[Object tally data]
::::::::::

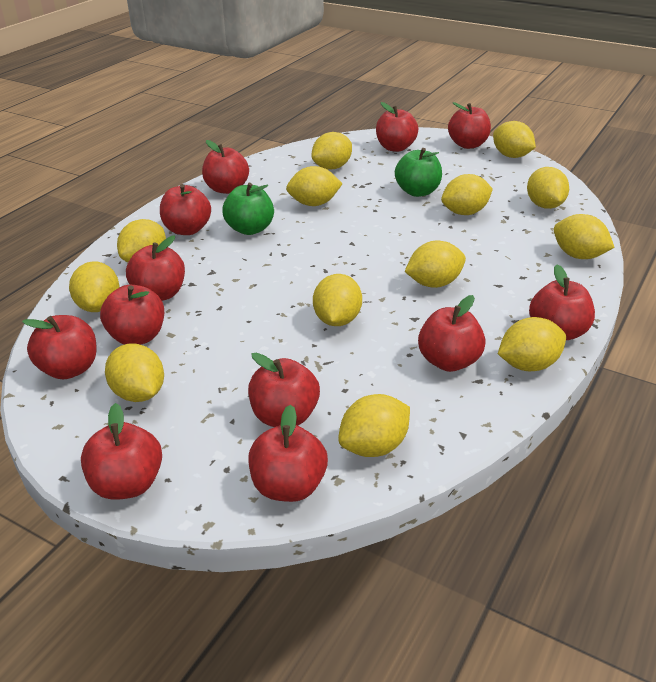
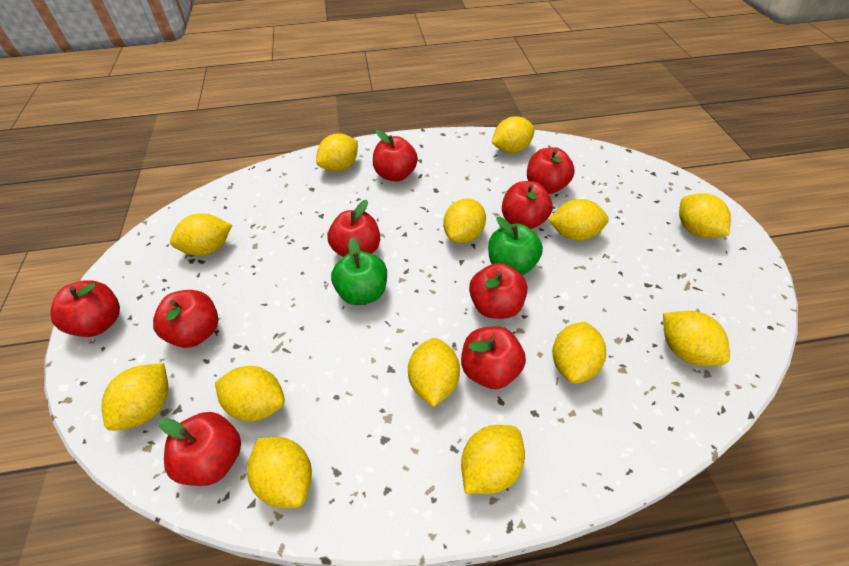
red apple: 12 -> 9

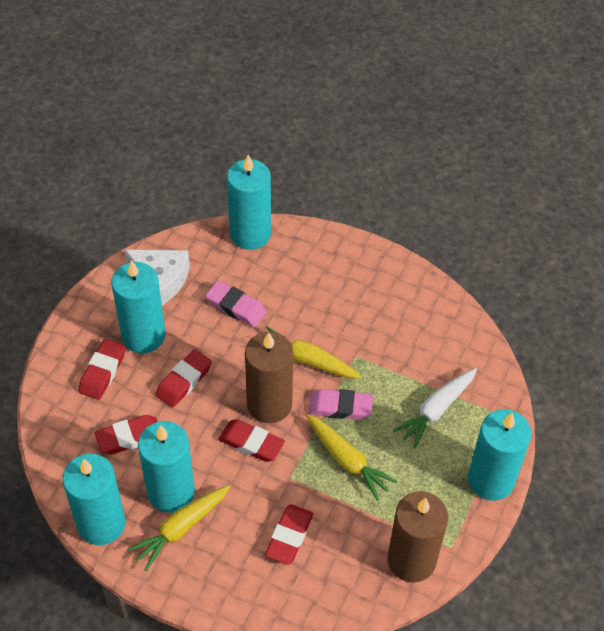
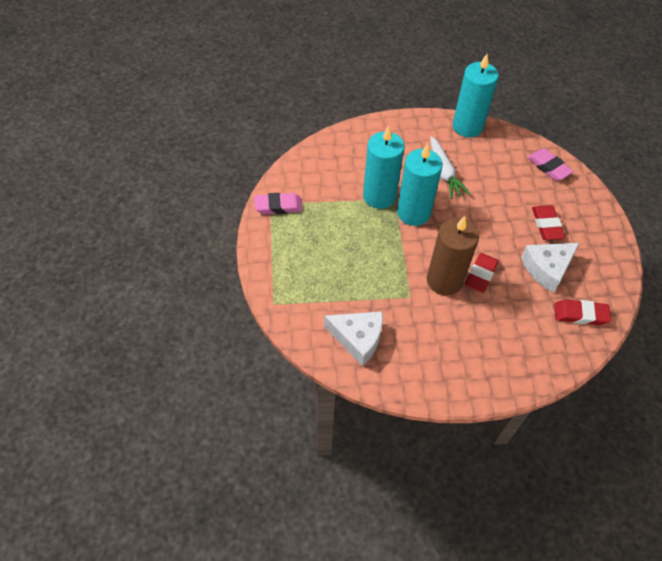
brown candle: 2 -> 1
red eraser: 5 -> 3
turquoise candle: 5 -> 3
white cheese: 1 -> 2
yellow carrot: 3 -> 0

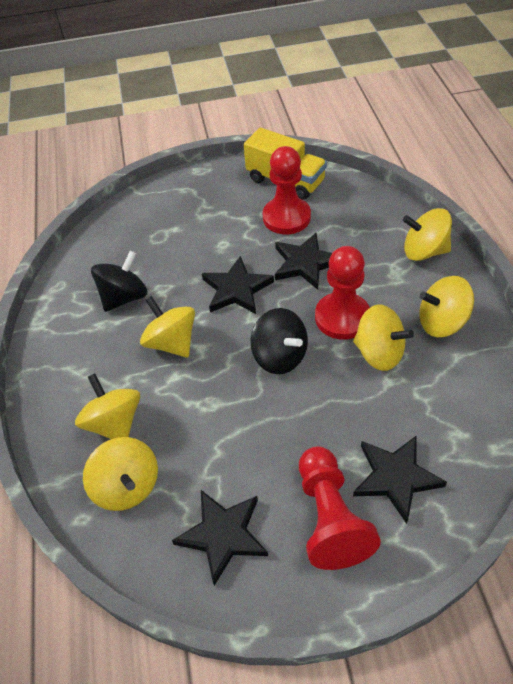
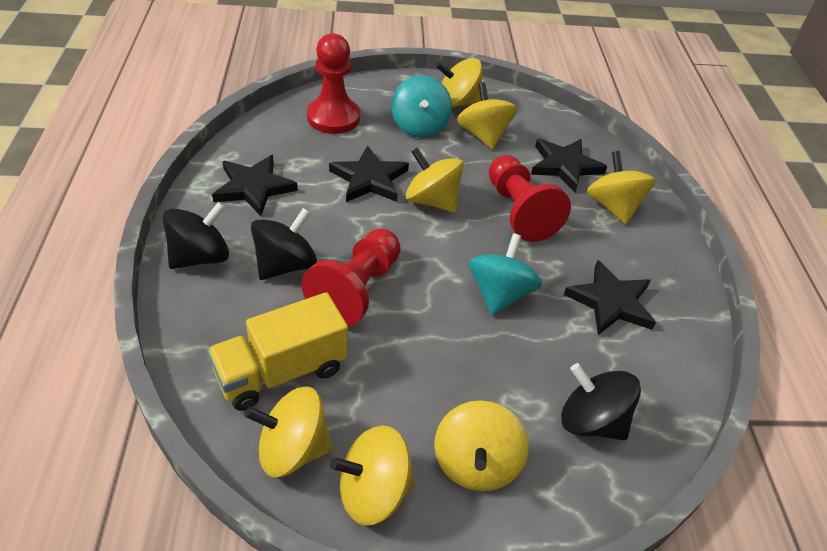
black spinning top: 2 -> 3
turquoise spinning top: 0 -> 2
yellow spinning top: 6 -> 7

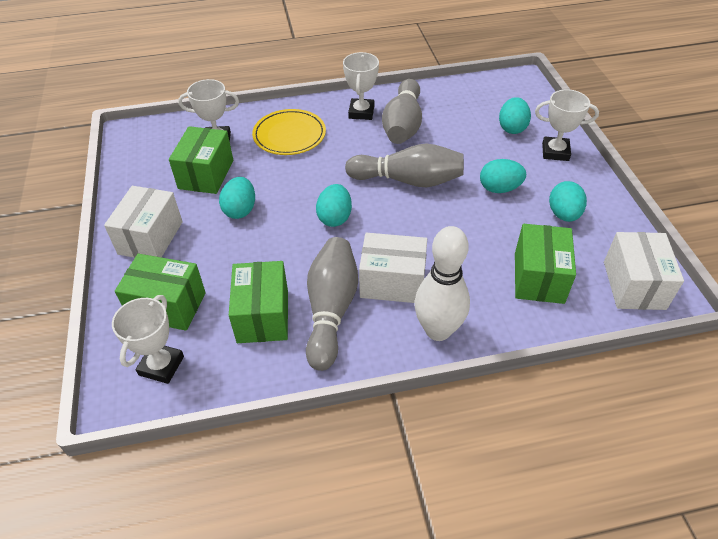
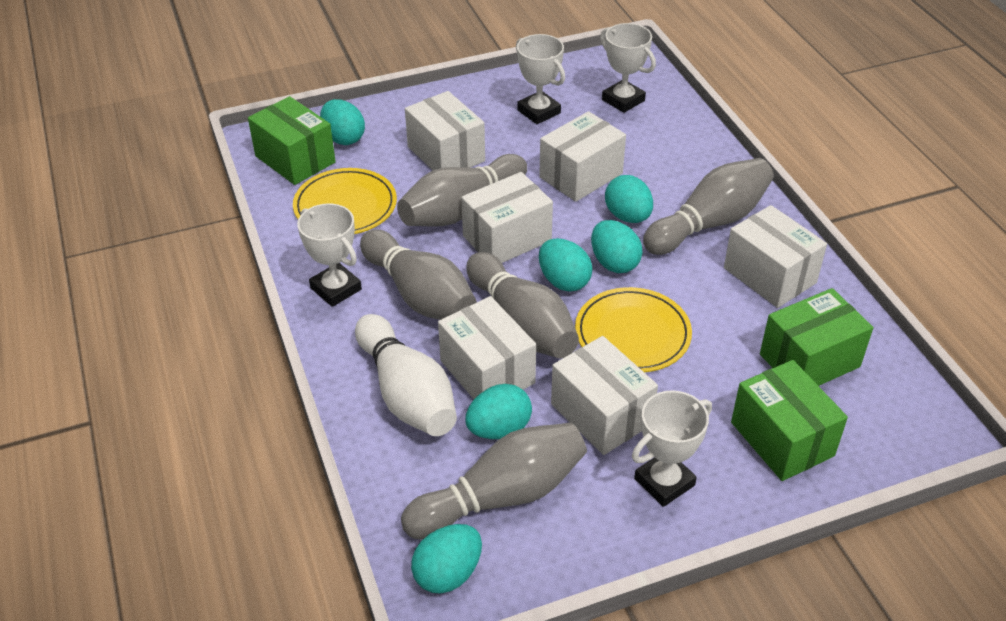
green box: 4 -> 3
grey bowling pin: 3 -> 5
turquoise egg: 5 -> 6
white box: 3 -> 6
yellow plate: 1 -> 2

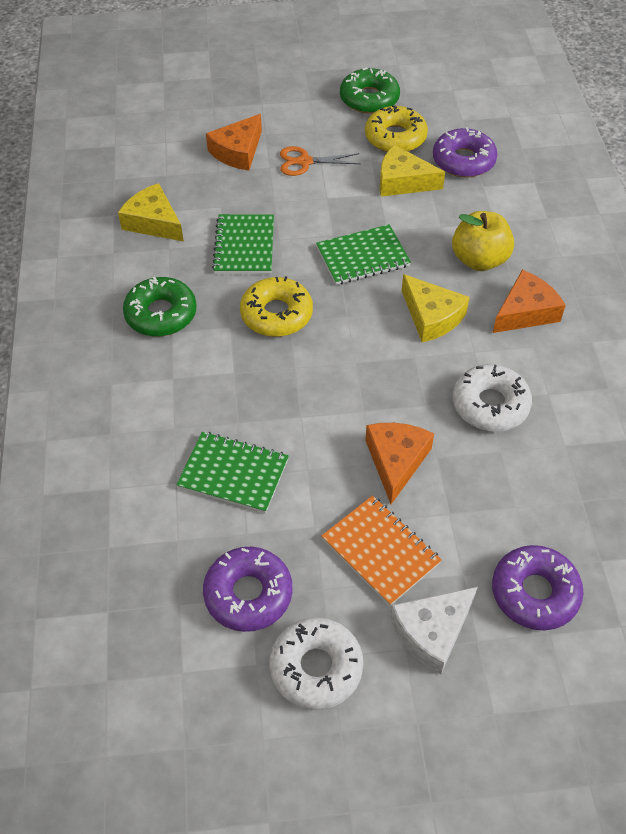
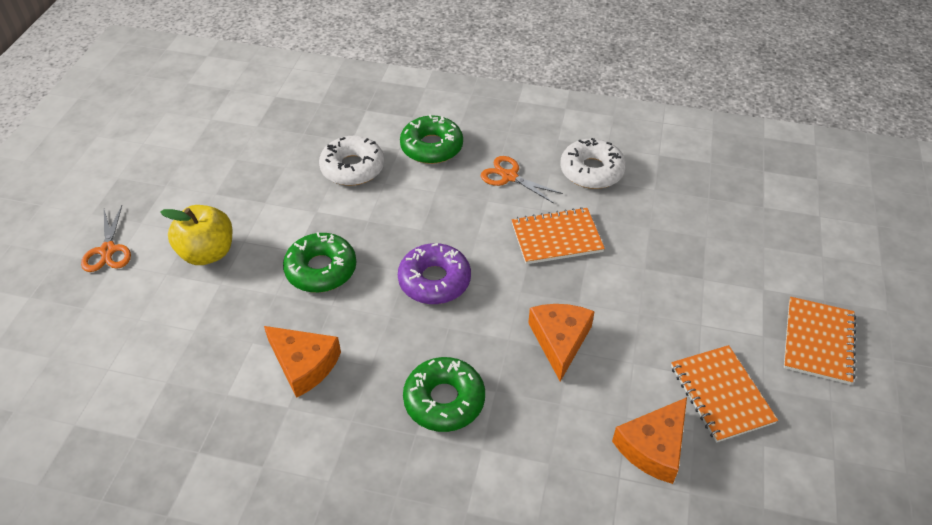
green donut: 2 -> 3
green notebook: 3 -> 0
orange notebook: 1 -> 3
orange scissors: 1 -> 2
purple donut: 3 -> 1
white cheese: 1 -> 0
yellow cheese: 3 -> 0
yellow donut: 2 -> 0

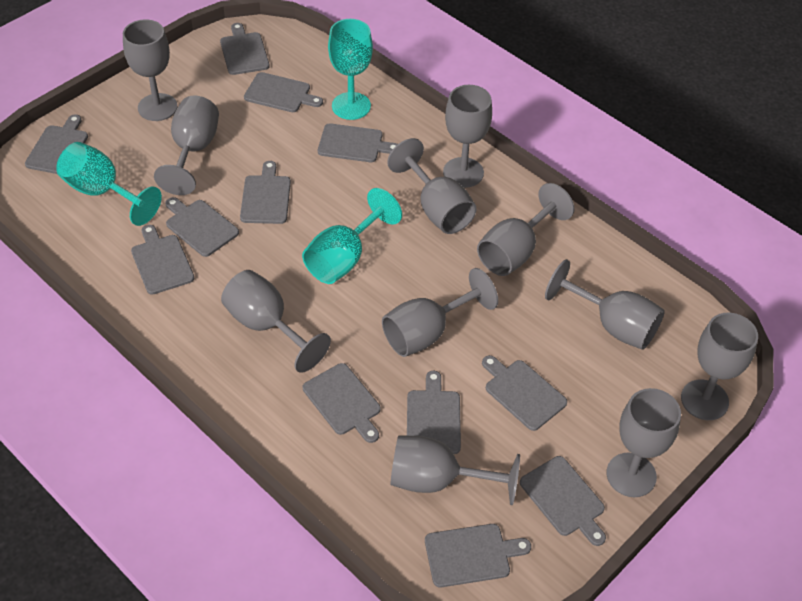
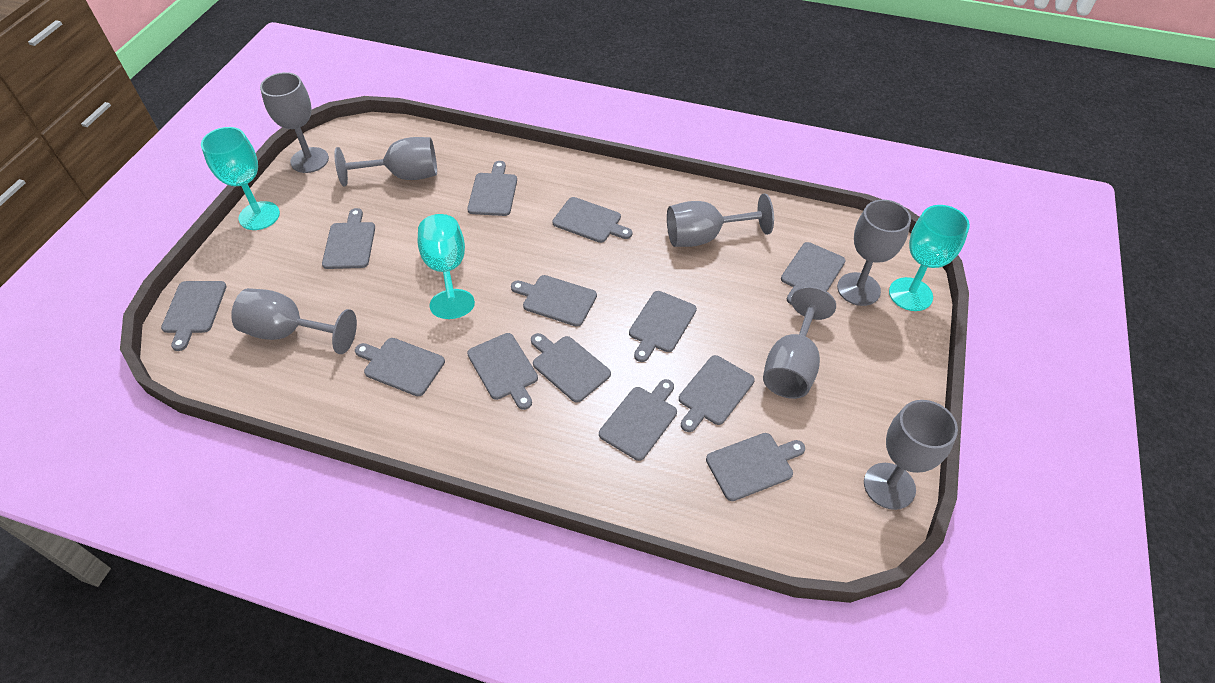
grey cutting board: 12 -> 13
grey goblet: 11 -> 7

::::::::::

◆ What you should do ◆
Could you tally the lines in these records that contain the word "notebook" and give only the result?

◆ Answer space ◆
2